REQUIRED ACTION | Repeat every record below exactly, leaving out the pictures.

(Collected data entries)
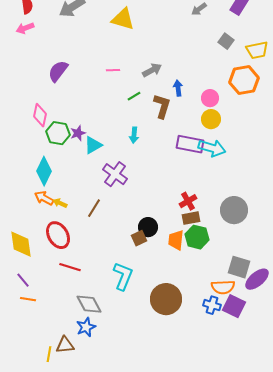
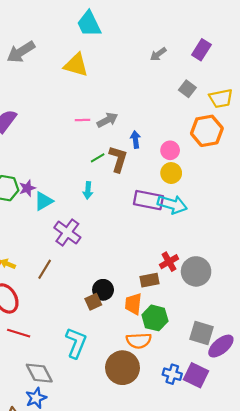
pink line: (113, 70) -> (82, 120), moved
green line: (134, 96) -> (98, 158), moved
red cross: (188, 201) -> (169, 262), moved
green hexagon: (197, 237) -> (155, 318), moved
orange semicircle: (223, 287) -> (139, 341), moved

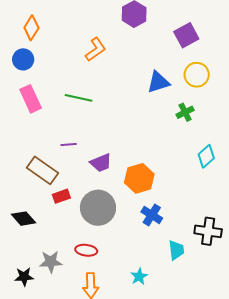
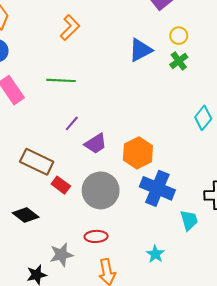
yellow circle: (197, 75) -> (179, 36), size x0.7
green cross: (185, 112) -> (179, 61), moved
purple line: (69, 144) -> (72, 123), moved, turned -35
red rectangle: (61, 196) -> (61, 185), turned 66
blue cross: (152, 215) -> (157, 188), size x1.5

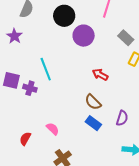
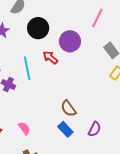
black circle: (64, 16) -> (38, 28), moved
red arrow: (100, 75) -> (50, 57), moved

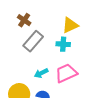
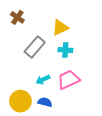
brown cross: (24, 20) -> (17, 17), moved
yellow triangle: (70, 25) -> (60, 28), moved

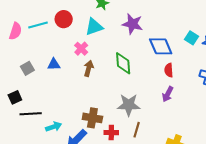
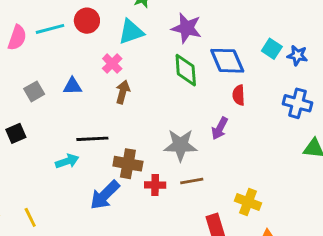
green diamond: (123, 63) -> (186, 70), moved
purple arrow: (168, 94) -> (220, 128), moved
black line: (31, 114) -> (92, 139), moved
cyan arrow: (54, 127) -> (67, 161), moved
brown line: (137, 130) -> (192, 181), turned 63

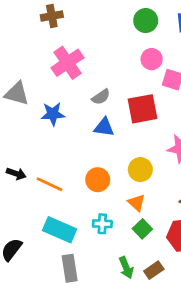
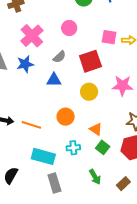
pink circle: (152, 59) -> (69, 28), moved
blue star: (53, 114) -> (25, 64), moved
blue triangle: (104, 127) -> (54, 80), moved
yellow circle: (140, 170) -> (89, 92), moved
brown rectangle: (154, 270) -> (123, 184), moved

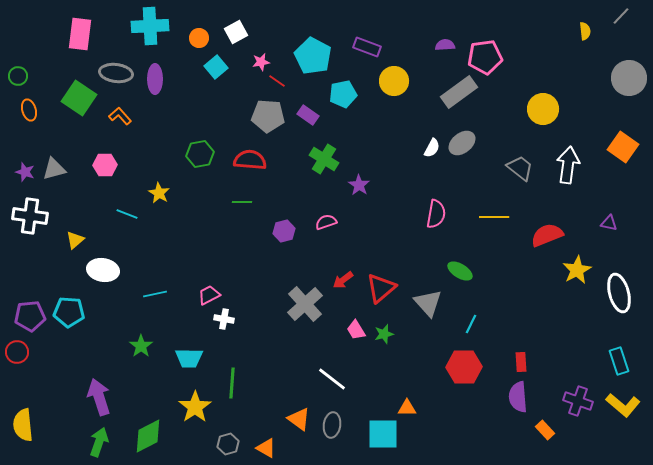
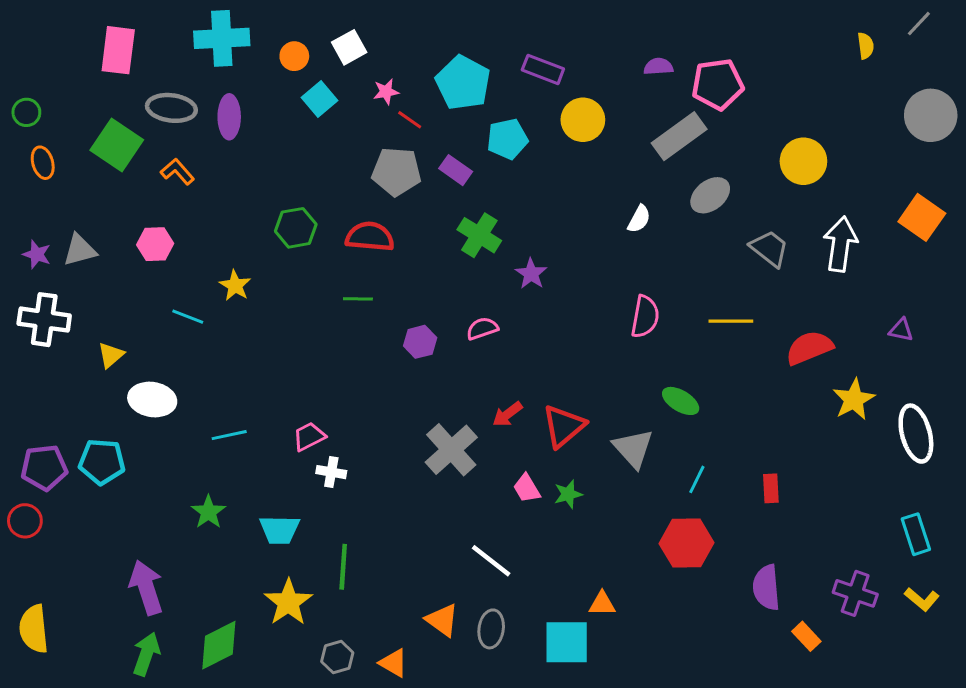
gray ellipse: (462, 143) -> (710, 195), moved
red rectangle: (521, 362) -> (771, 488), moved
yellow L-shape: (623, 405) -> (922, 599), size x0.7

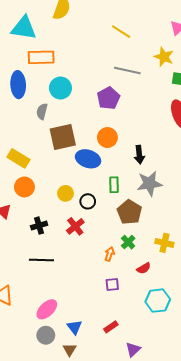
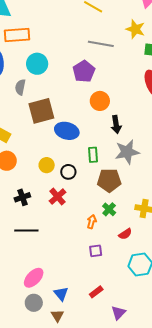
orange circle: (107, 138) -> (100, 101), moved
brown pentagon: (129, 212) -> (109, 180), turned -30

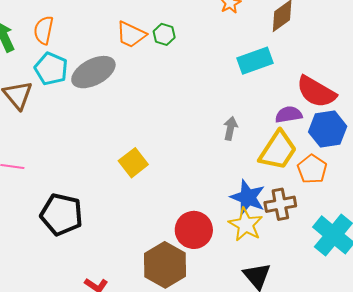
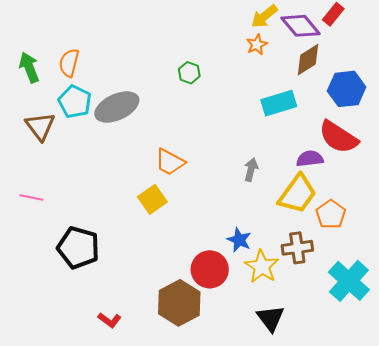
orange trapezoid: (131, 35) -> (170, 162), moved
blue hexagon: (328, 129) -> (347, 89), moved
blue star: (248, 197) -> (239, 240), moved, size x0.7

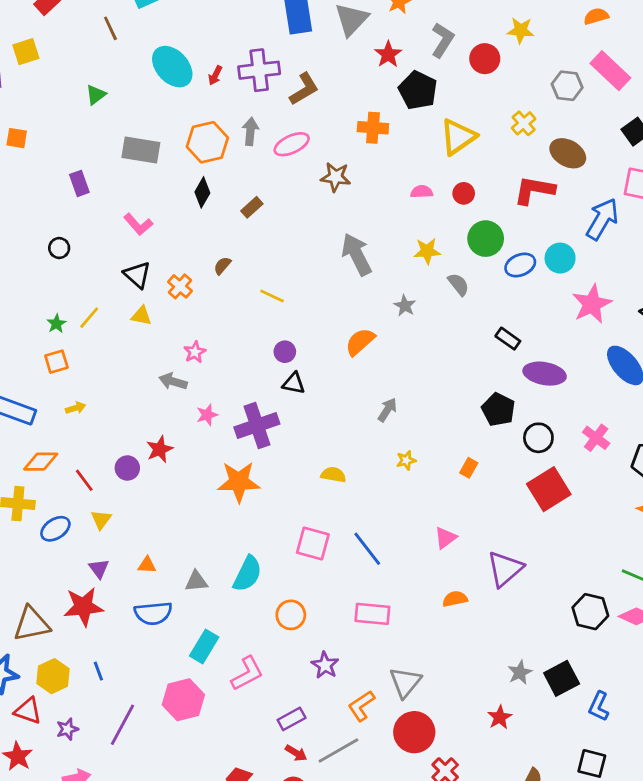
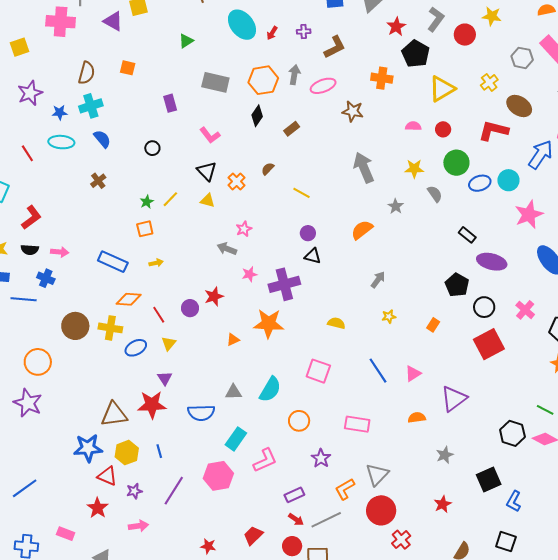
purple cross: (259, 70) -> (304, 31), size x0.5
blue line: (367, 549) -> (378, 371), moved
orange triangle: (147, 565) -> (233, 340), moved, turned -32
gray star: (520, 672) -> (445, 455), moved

TASK RESULT |
pink line: (113, 70) -> (82, 120), moved
green line: (134, 96) -> (98, 158), moved
red cross: (188, 201) -> (169, 262), moved
green hexagon: (197, 237) -> (155, 318), moved
orange semicircle: (223, 287) -> (139, 341), moved

yellow circle: (197, 75) -> (179, 36), size x0.7
green cross: (185, 112) -> (179, 61), moved
purple line: (69, 144) -> (72, 123), moved, turned -35
red rectangle: (61, 196) -> (61, 185), turned 66
blue cross: (152, 215) -> (157, 188), size x1.5

black circle: (64, 16) -> (38, 28), moved
red arrow: (100, 75) -> (50, 57), moved

brown cross: (24, 20) -> (17, 17), moved
yellow triangle: (70, 25) -> (60, 28), moved

green diamond: (123, 63) -> (186, 70), moved
purple arrow: (168, 94) -> (220, 128), moved
black line: (31, 114) -> (92, 139), moved
cyan arrow: (54, 127) -> (67, 161), moved
brown line: (137, 130) -> (192, 181), turned 63

pink circle: (152, 59) -> (69, 28), moved
blue star: (53, 114) -> (25, 64), moved
blue triangle: (104, 127) -> (54, 80), moved
yellow circle: (140, 170) -> (89, 92), moved
brown rectangle: (154, 270) -> (123, 184), moved

gray ellipse: (462, 143) -> (710, 195), moved
red rectangle: (521, 362) -> (771, 488), moved
yellow L-shape: (623, 405) -> (922, 599), size x0.7

orange circle: (107, 138) -> (100, 101), moved
brown pentagon: (129, 212) -> (109, 180), turned -30

orange trapezoid: (131, 35) -> (170, 162), moved
blue hexagon: (328, 129) -> (347, 89), moved
blue star: (248, 197) -> (239, 240), moved, size x0.7

purple cross: (259, 70) -> (304, 31), size x0.5
blue line: (367, 549) -> (378, 371), moved
orange triangle: (147, 565) -> (233, 340), moved, turned -32
gray star: (520, 672) -> (445, 455), moved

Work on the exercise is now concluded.